### What the exercise asks
Would you transcribe the line that holds "R9: 10k (GND, U1/PC4) -> 10k (+9V, U1/PC4)" and all the lines below it, through the final one, exactly and with nothing else?
==== Given information ====
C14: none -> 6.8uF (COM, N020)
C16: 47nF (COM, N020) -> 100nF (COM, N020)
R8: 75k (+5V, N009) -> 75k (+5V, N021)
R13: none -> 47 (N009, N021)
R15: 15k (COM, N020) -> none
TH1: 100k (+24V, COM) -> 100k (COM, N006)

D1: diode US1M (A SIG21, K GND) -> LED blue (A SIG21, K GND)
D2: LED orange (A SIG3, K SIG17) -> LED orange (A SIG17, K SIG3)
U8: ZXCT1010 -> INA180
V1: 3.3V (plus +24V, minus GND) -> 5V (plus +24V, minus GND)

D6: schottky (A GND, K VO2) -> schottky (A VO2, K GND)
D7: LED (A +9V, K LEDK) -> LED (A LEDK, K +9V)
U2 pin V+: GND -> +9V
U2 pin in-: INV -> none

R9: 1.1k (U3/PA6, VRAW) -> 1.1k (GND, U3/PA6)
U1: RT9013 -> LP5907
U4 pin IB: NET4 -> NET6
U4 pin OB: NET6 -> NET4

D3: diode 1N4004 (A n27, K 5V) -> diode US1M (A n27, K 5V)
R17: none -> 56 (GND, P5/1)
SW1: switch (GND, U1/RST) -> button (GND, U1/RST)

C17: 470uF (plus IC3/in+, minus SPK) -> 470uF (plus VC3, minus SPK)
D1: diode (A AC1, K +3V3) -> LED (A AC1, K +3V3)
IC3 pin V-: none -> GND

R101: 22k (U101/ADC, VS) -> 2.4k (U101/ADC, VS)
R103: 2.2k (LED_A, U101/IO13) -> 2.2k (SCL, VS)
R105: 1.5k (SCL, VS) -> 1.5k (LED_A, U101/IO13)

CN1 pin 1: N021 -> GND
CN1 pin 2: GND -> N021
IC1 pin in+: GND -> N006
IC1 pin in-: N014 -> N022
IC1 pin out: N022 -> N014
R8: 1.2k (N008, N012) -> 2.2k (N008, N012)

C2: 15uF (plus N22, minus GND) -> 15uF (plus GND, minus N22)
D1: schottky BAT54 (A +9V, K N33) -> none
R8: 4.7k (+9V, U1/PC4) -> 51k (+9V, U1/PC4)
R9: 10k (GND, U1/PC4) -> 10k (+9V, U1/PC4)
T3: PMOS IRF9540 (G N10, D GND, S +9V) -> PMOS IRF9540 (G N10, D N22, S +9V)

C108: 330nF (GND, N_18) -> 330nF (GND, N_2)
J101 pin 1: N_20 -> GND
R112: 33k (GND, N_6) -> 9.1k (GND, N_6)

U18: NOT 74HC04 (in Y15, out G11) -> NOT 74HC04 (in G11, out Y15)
====
### Response to this exercise
R9: 10k (GND, U1/PC4) -> 10k (+9V, U1/PC4)
T3: PMOS IRF9540 (G N10, D GND, S +9V) -> PMOS IRF9540 (G N10, D N22, S +9V)

C108: 330nF (GND, N_18) -> 330nF (GND, N_2)
J101 pin 1: N_20 -> GND
R112: 33k (GND, N_6) -> 9.1k (GND, N_6)

U18: NOT 74HC04 (in Y15, out G11) -> NOT 74HC04 (in G11, out Y15)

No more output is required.